__The task__:
An exact transcription of all the data is required, with every image removed.

Segment Start: Source data

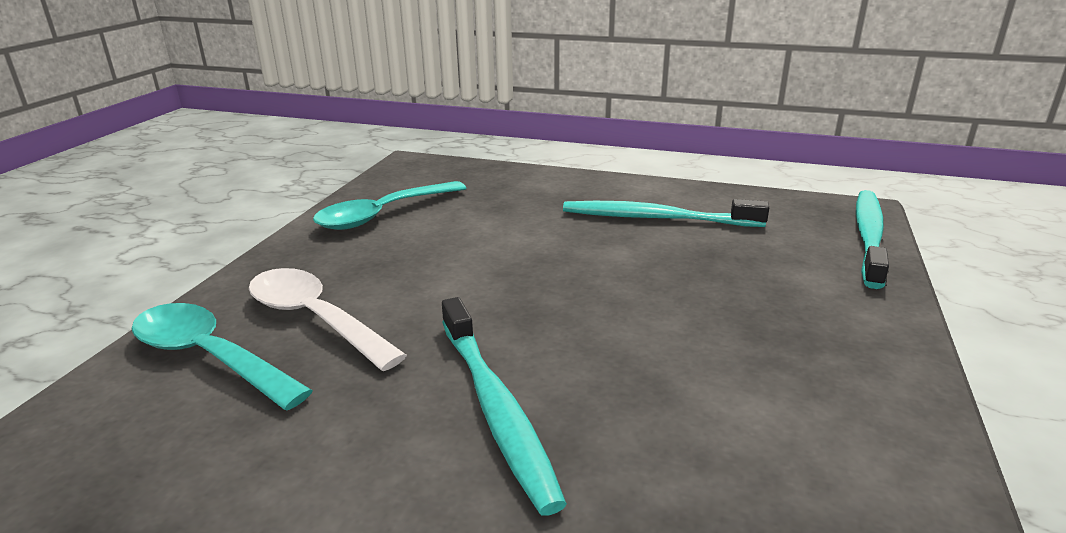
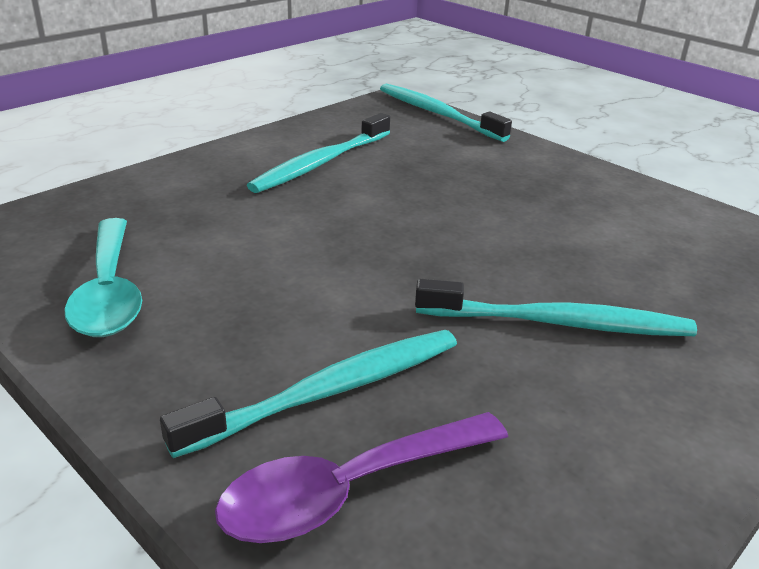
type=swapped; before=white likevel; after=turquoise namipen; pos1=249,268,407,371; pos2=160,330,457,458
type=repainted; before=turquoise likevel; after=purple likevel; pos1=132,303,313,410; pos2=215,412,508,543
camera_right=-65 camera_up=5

Segment End: Source data

__Task response__:
type=swapped; before=white likevel; after=turquoise namipen; pos1=249,268,407,371; pos2=160,330,457,458
type=repainted; before=turquoise likevel; after=purple likevel; pos1=132,303,313,410; pos2=215,412,508,543
camera_right=-65 camera_up=5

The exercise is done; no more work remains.